For every entry that follows, return the words exactly and omit any picture.

Extracted data entries:
● ● ● ●

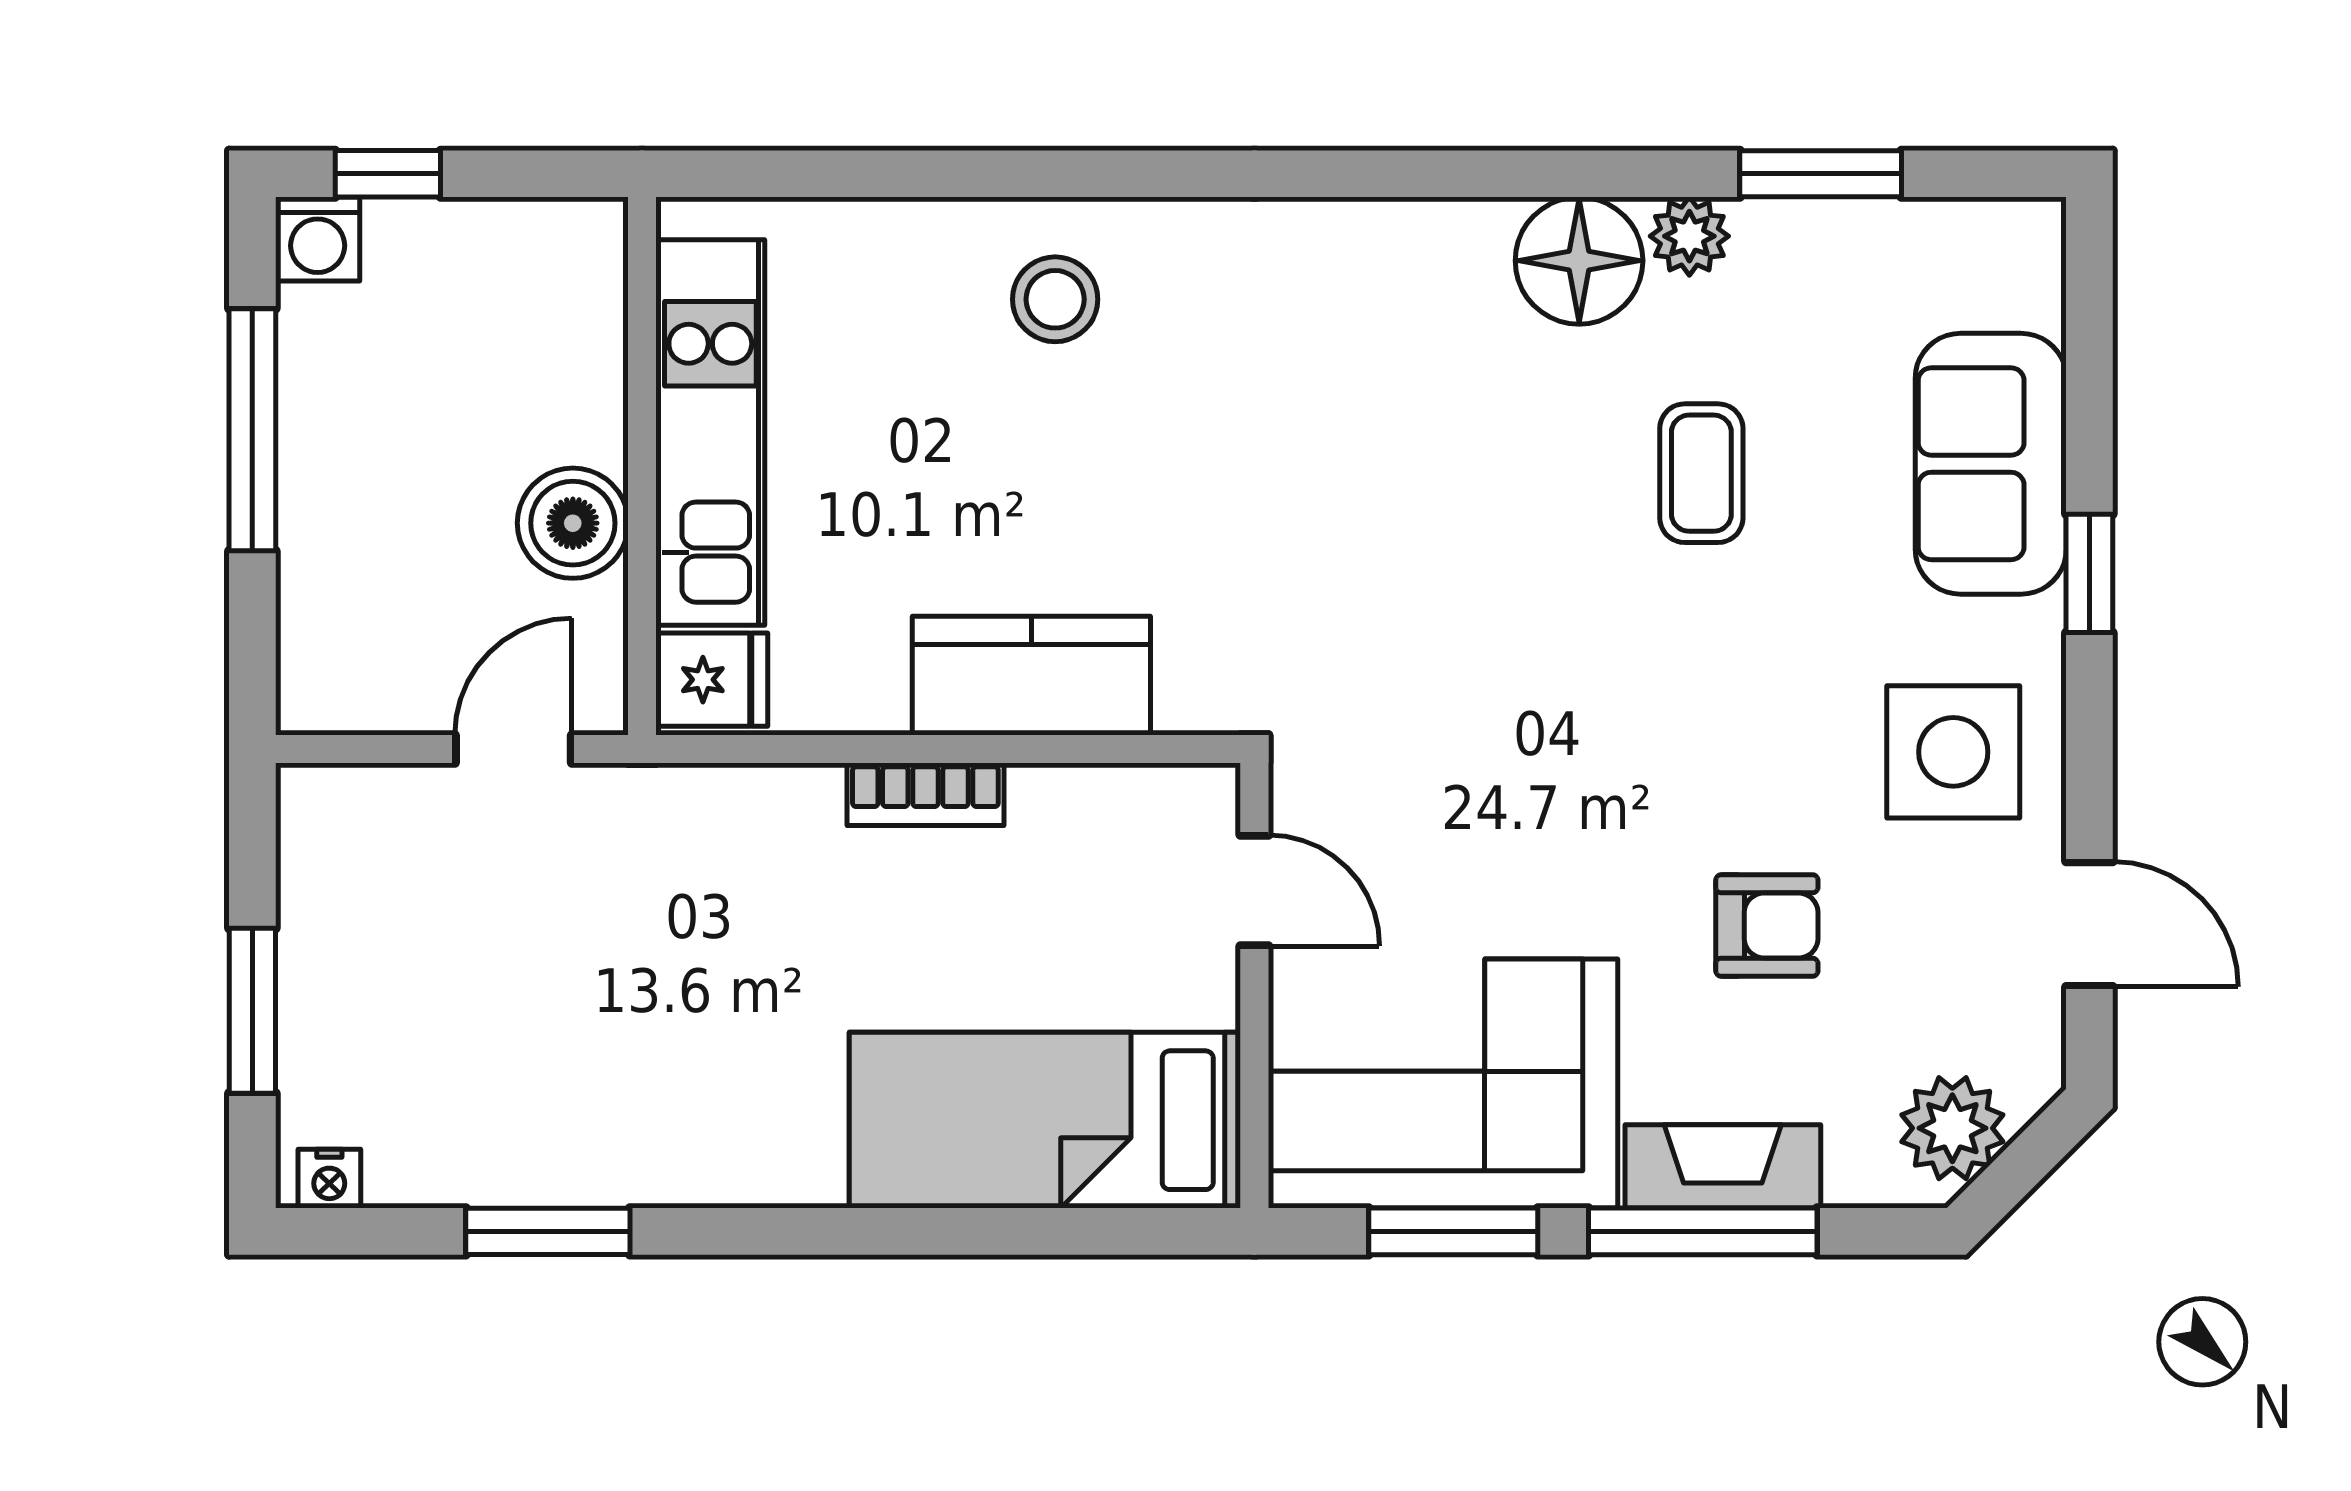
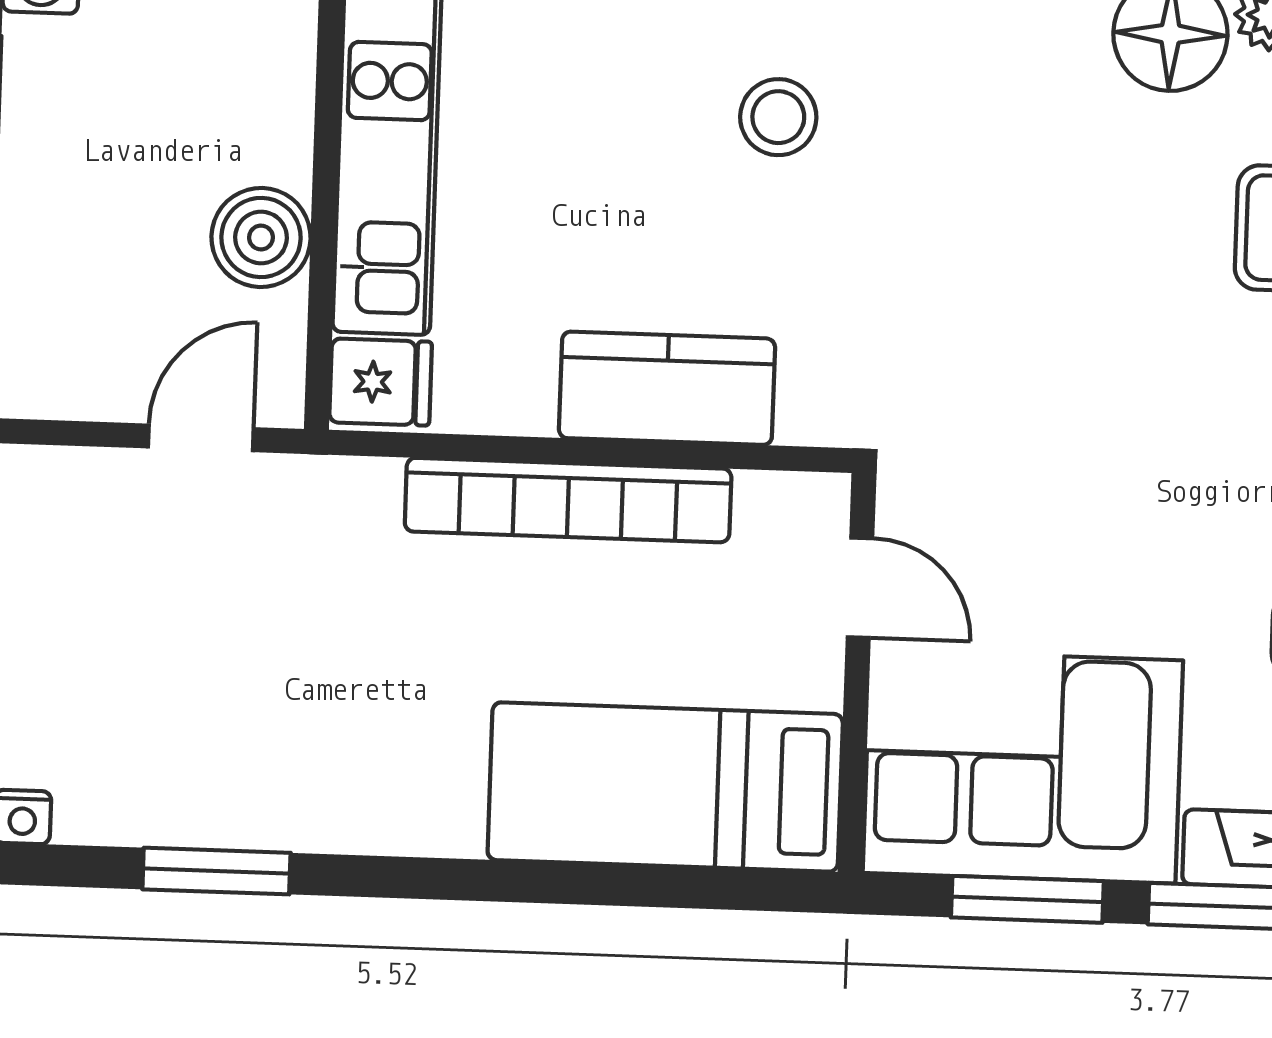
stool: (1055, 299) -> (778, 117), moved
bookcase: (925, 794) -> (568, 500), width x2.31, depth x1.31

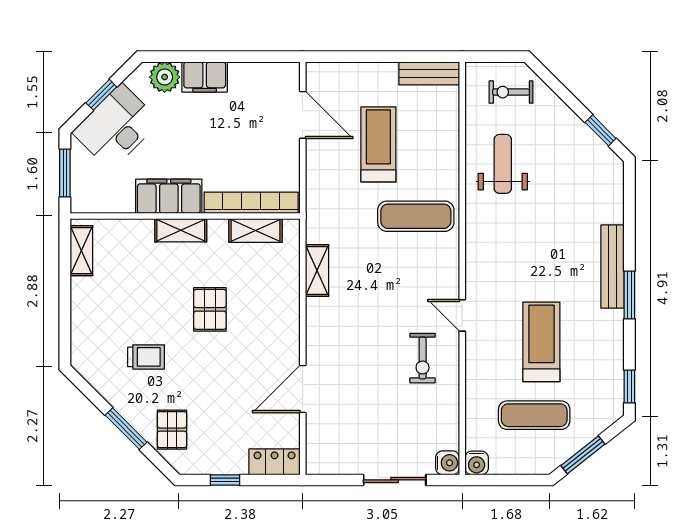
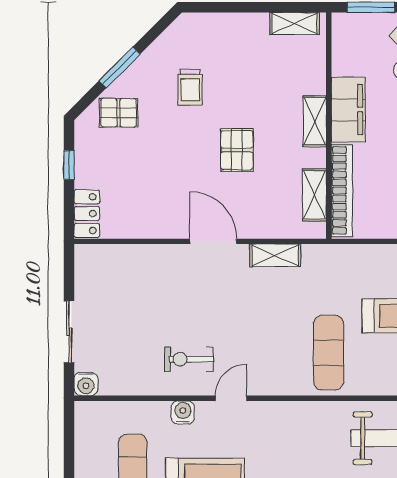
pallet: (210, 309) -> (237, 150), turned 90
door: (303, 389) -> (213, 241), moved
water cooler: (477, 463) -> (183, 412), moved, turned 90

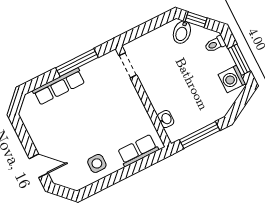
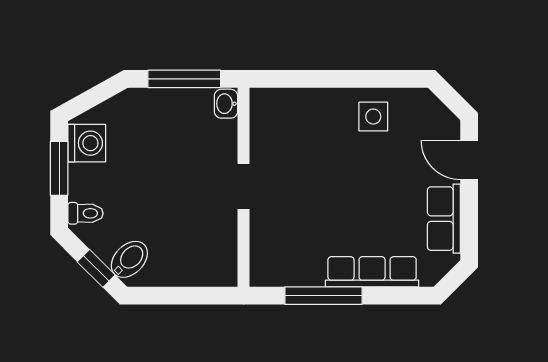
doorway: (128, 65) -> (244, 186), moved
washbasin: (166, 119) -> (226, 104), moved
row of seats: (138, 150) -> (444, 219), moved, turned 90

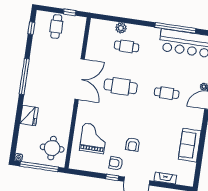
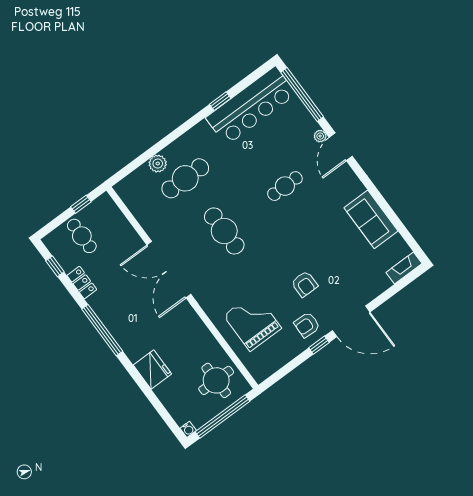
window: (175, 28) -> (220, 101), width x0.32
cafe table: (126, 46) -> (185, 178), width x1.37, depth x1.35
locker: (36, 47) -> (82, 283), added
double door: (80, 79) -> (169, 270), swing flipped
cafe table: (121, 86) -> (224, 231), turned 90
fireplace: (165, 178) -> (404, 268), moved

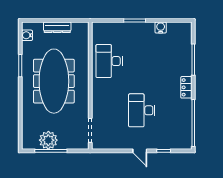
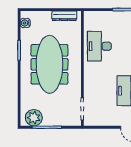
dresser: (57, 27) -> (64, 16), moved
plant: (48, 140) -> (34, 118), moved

● ● ● ●

Task result
stool: (1055, 299) -> (778, 117), moved
bookcase: (925, 794) -> (568, 500), width x2.31, depth x1.31

pallet: (210, 309) -> (237, 150), turned 90
door: (303, 389) -> (213, 241), moved
water cooler: (477, 463) -> (183, 412), moved, turned 90

doorway: (128, 65) -> (244, 186), moved
washbasin: (166, 119) -> (226, 104), moved
row of seats: (138, 150) -> (444, 219), moved, turned 90

window: (175, 28) -> (220, 101), width x0.32
cafe table: (126, 46) -> (185, 178), width x1.37, depth x1.35
locker: (36, 47) -> (82, 283), added
double door: (80, 79) -> (169, 270), swing flipped
cafe table: (121, 86) -> (224, 231), turned 90
fireplace: (165, 178) -> (404, 268), moved

dresser: (57, 27) -> (64, 16), moved
plant: (48, 140) -> (34, 118), moved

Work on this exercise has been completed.